### Work request
Search the entries for the word "orange" and copy each line that has it.

━━━━━ Material to process ━━━━━

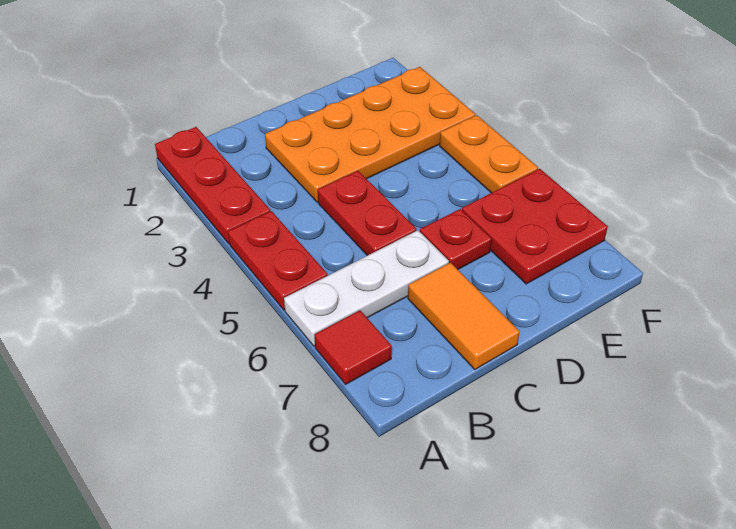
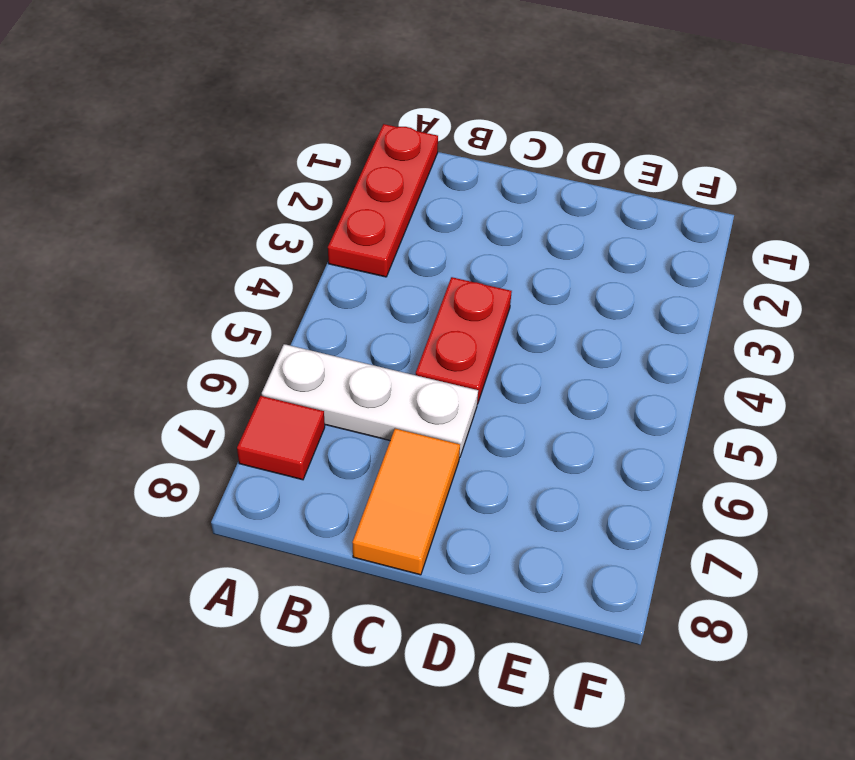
none -> red plate A4:A5 level 1
none -> orange plate C2:F3 level 1

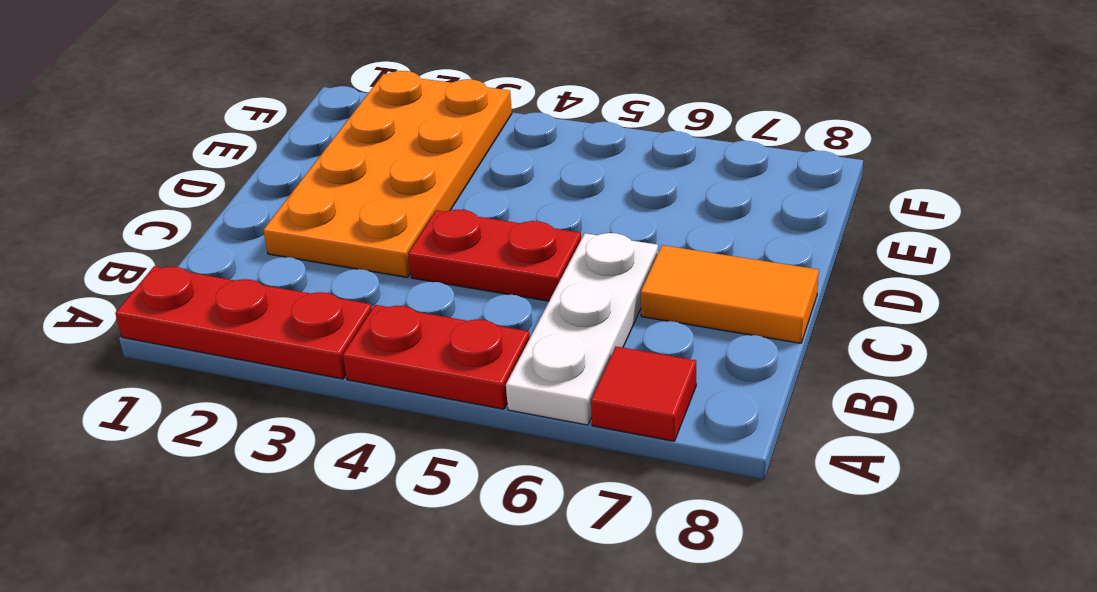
none -> red plate D6 level 1
none -> red plate E6:F7 level 1

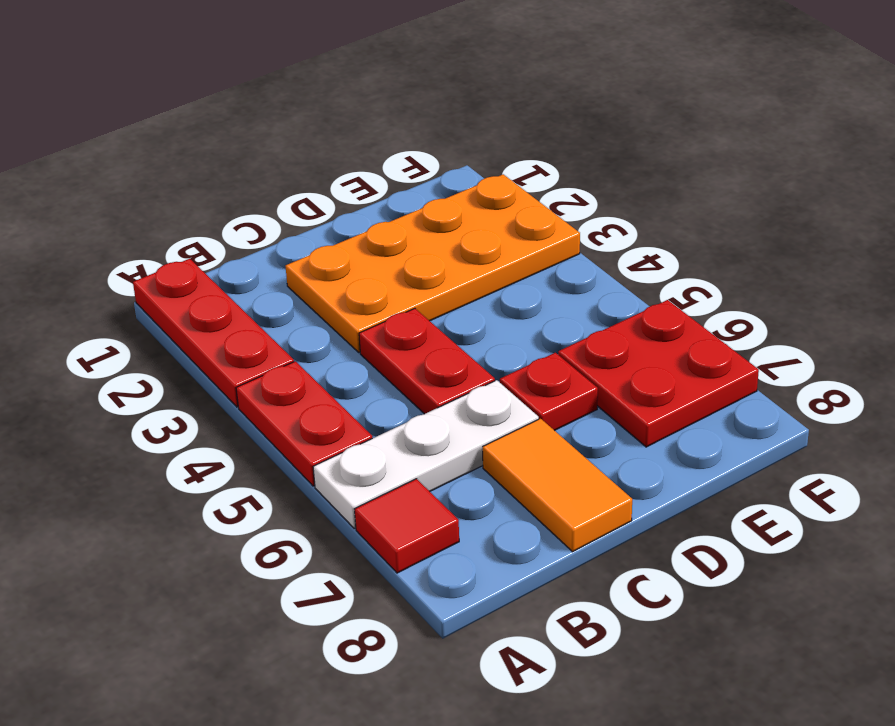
none -> orange plate F4:F5 level 1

━━━━━

### Completed exercise
none -> orange plate C2:F3 level 1
none -> orange plate F4:F5 level 1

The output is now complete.